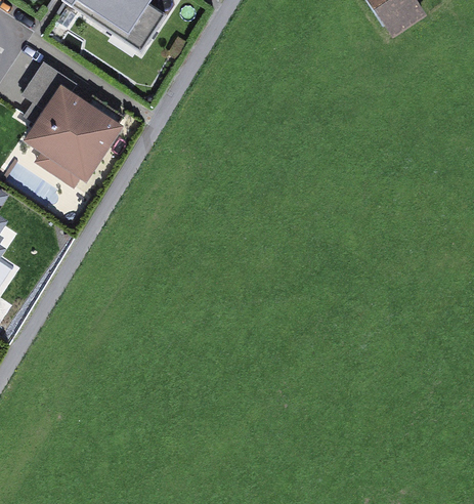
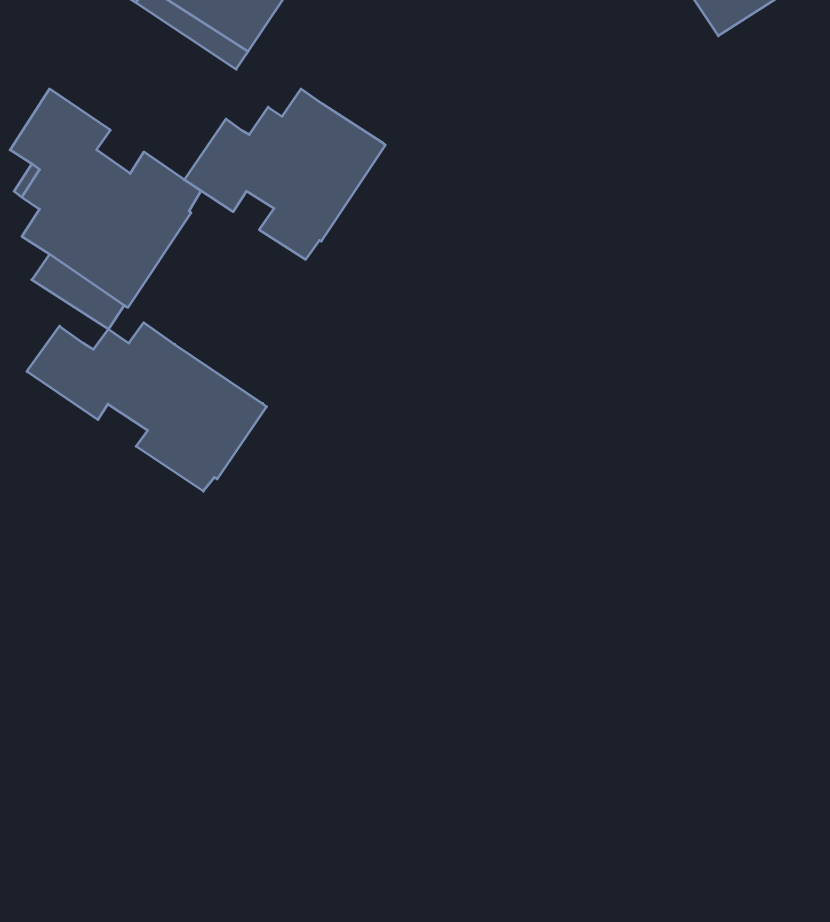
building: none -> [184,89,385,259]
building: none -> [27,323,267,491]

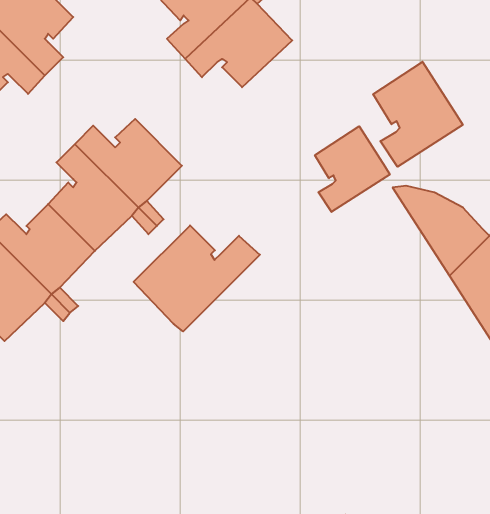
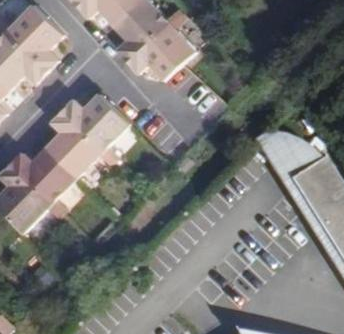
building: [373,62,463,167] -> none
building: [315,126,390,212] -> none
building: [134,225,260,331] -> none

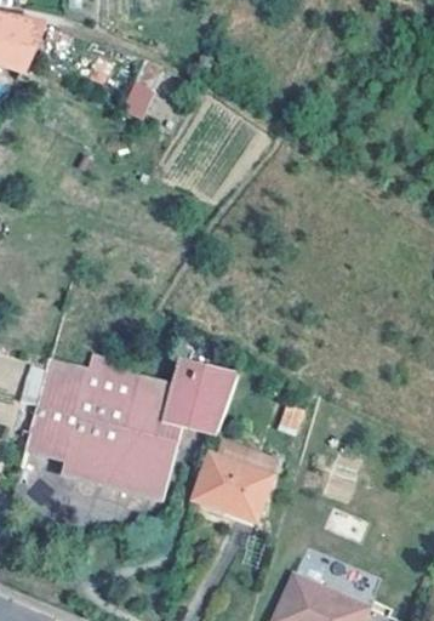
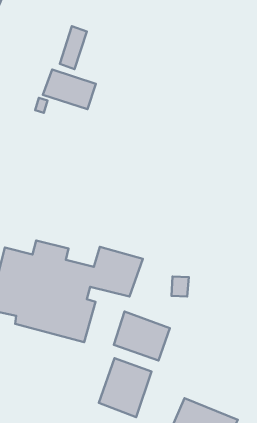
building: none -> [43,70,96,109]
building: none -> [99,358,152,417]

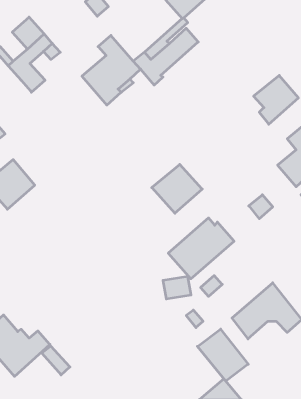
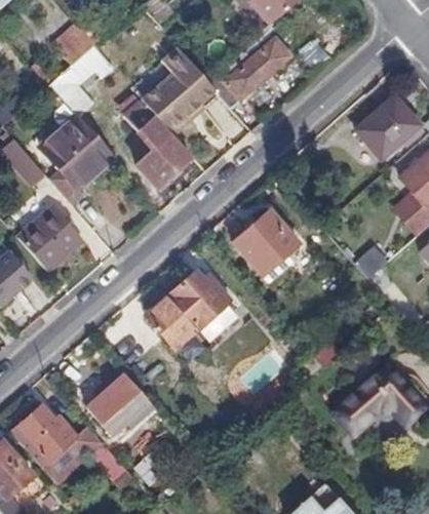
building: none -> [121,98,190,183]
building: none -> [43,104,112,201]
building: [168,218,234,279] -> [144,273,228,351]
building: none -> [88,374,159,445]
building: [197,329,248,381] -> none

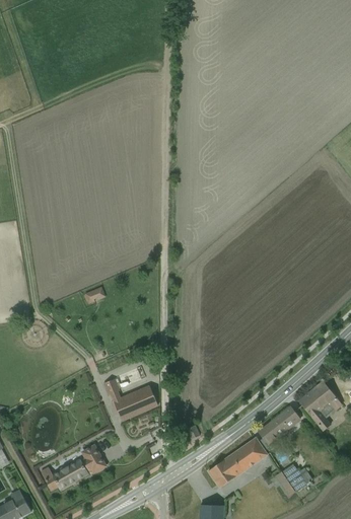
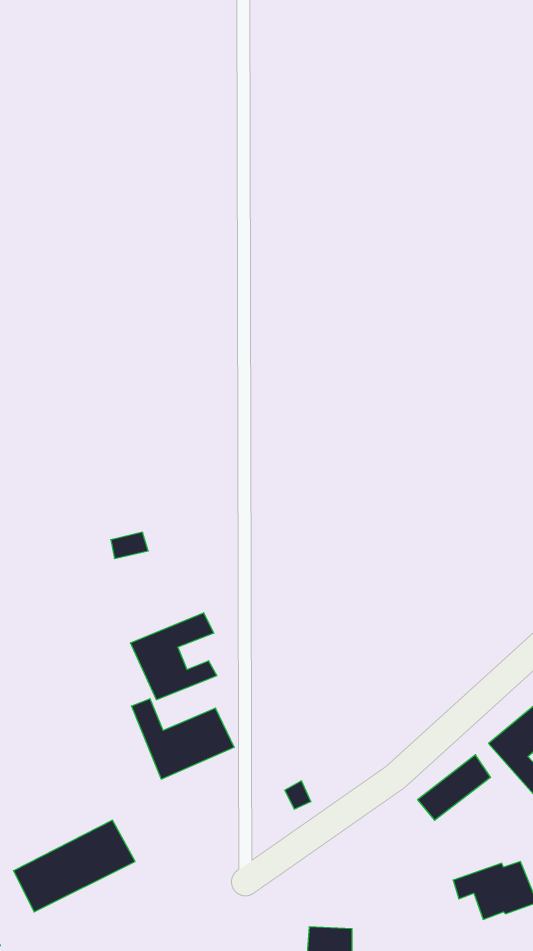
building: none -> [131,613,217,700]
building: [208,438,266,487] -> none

_ _ _

> **Requirement**:
Write out exactly the lines from the line holding "building: [373,62,463,167] -> none" through the last line of the records above, inclusive, and nothing more. Leave out the pictures.

> **Output of the exercise**:
building: [373,62,463,167] -> none
building: [315,126,390,212] -> none
building: [134,225,260,331] -> none

building: none -> [43,70,96,109]
building: none -> [99,358,152,417]

building: none -> [121,98,190,183]
building: none -> [43,104,112,201]
building: [168,218,234,279] -> [144,273,228,351]
building: none -> [88,374,159,445]
building: [197,329,248,381] -> none

building: none -> [131,613,217,700]
building: [208,438,266,487] -> none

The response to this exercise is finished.